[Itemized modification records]
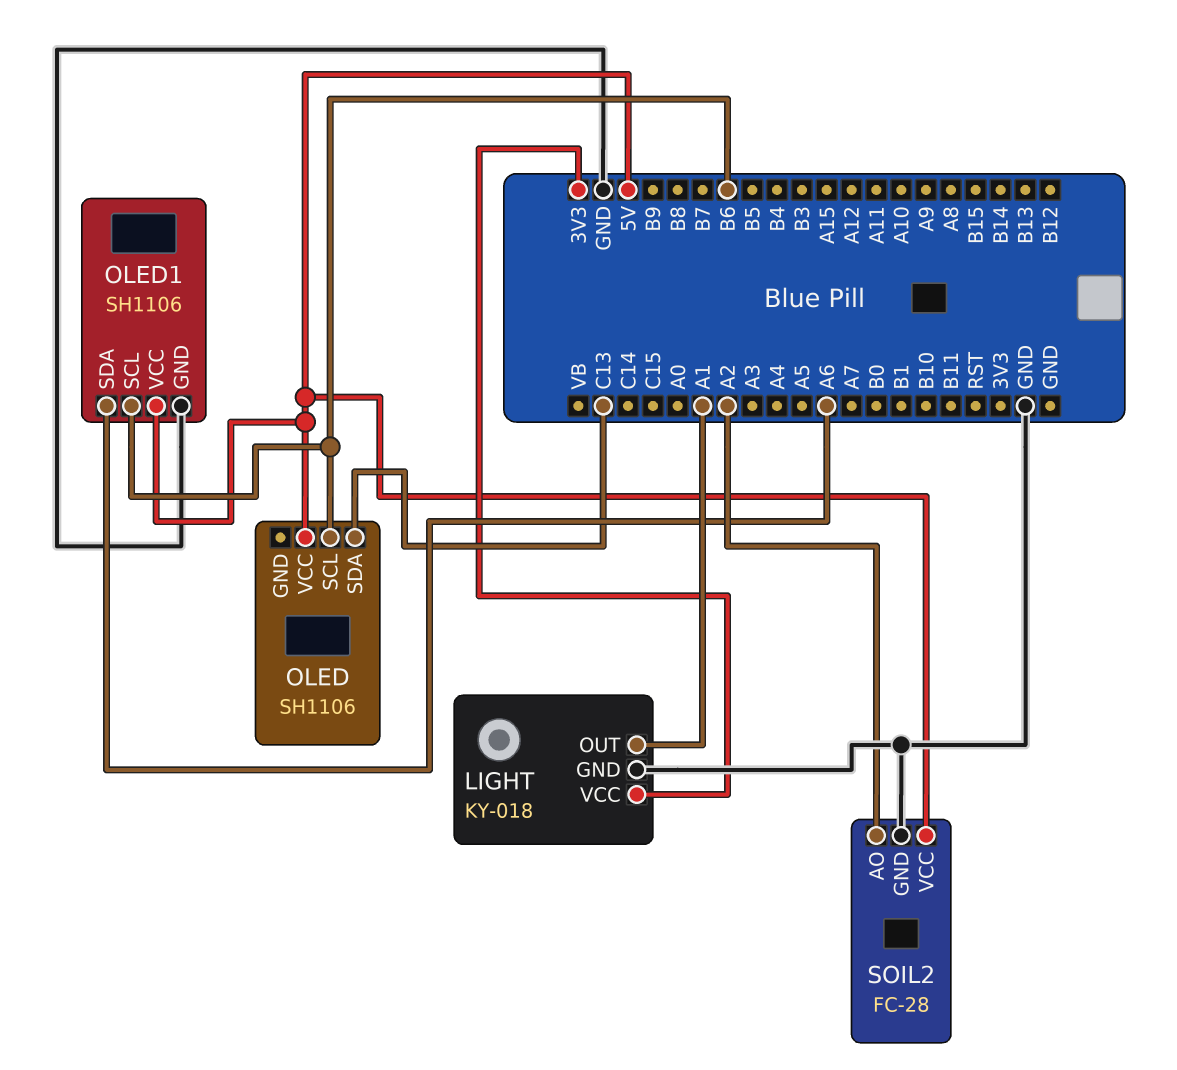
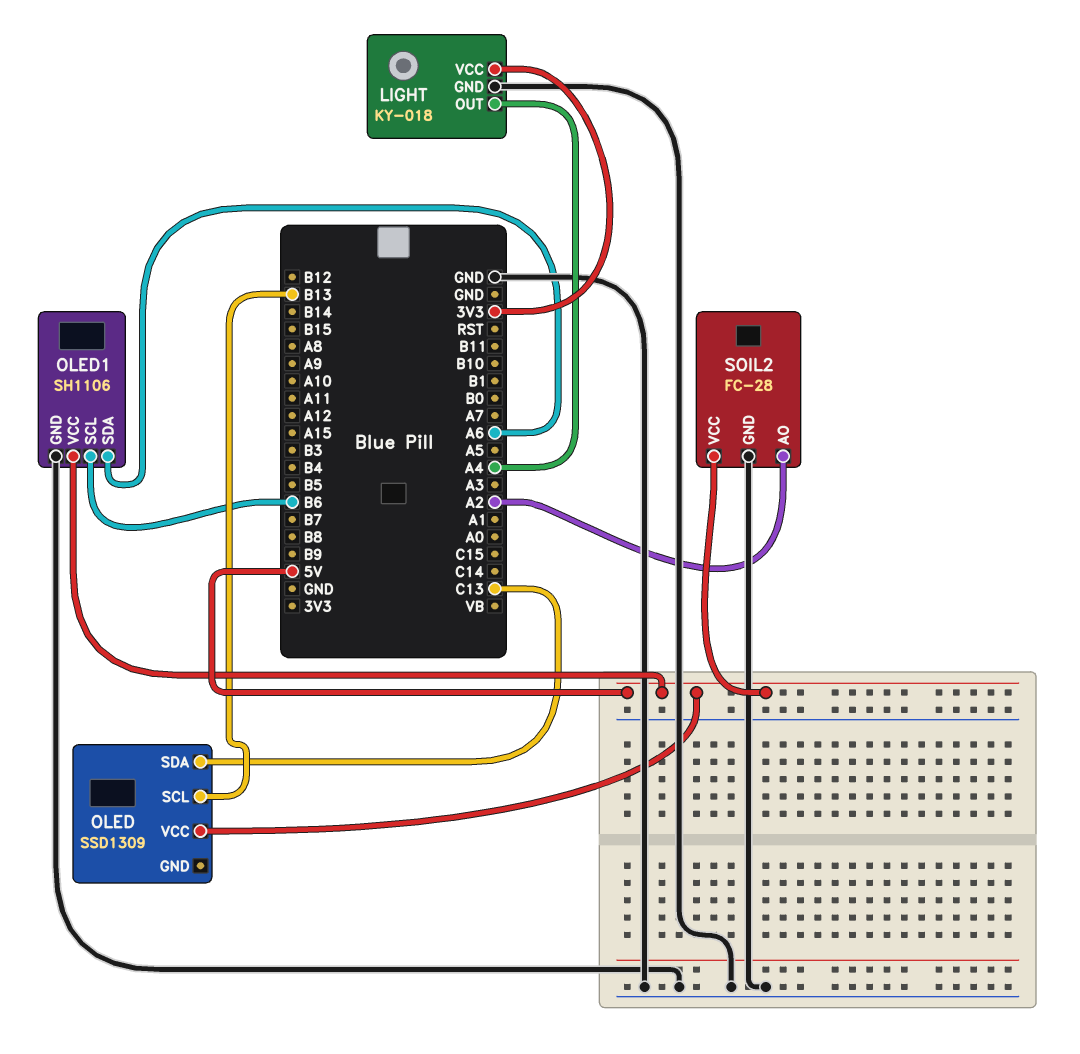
LIGHT pin OUT: A1 -> A4
OLED: SH1106 -> SSD1309
OLED pin SCL: B6 -> B13

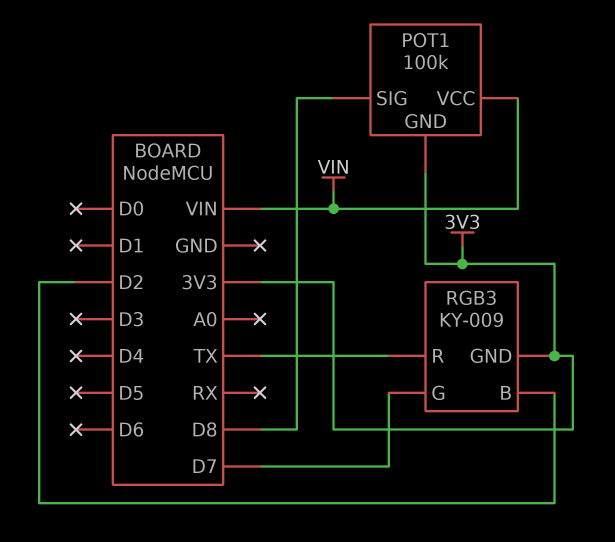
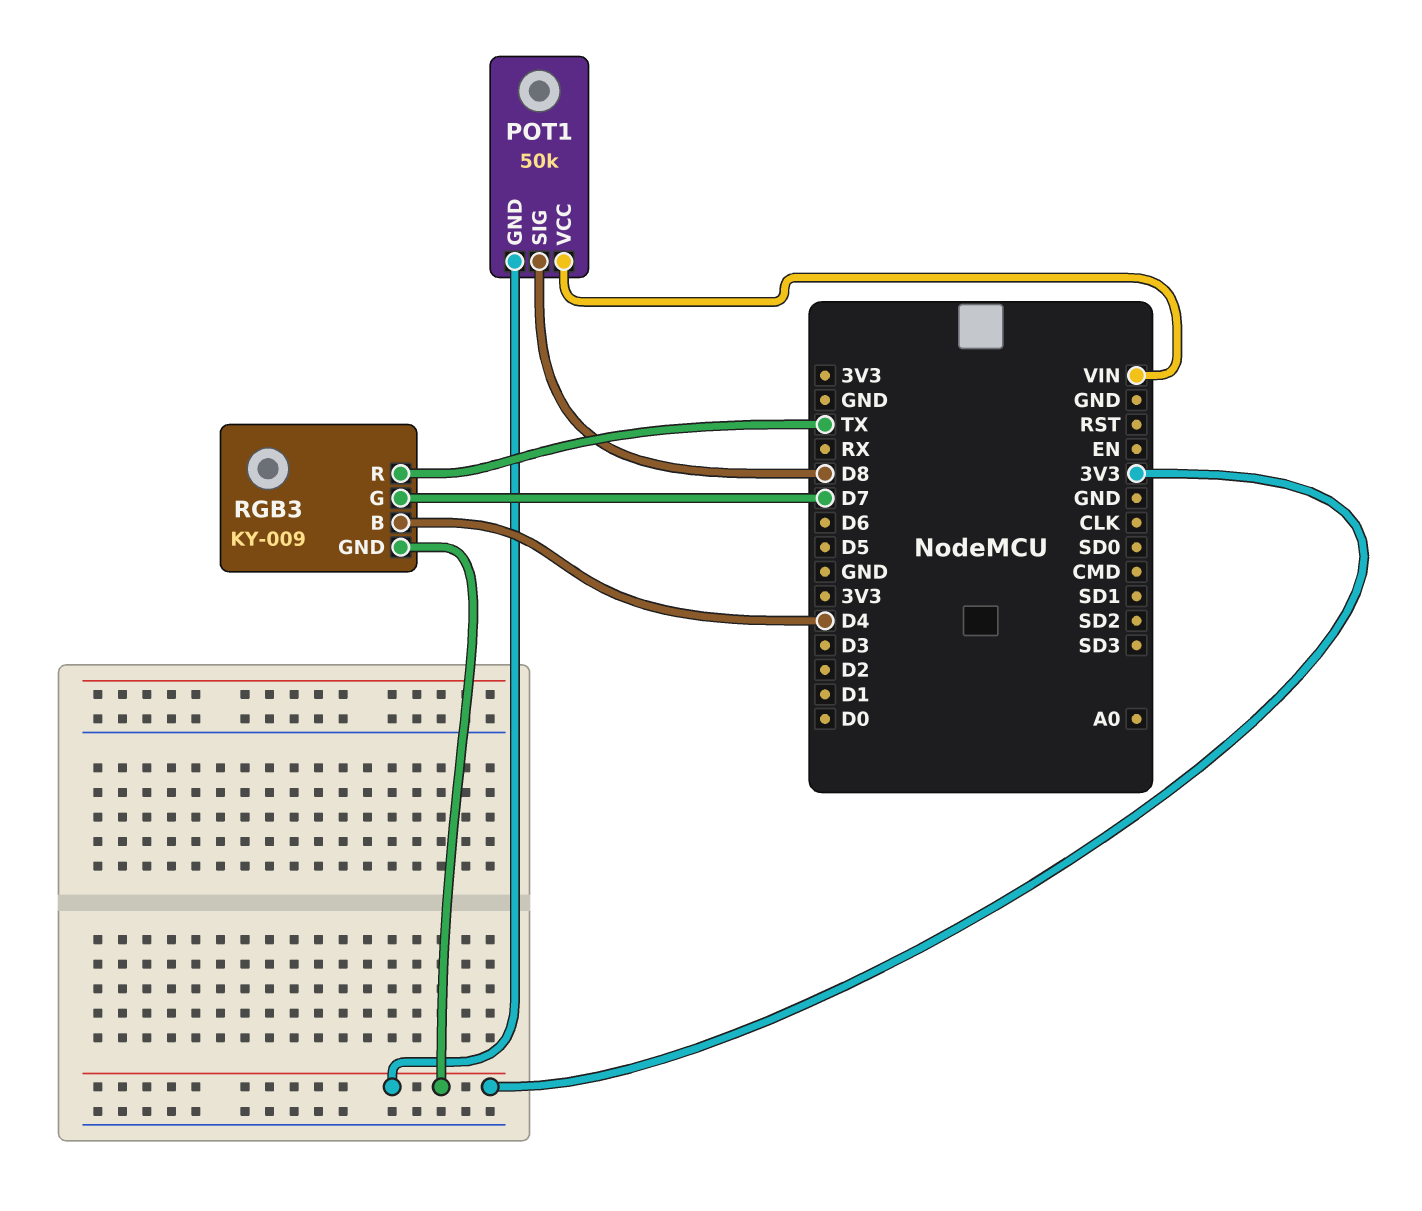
POT1: 100k -> 50k
RGB3 pin B: D2 -> D4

**Task instructions:**
From the records above, return each line that has the string "OLED".

**Result below:**
OLED: SH1106 -> SSD1309
OLED pin SCL: B6 -> B13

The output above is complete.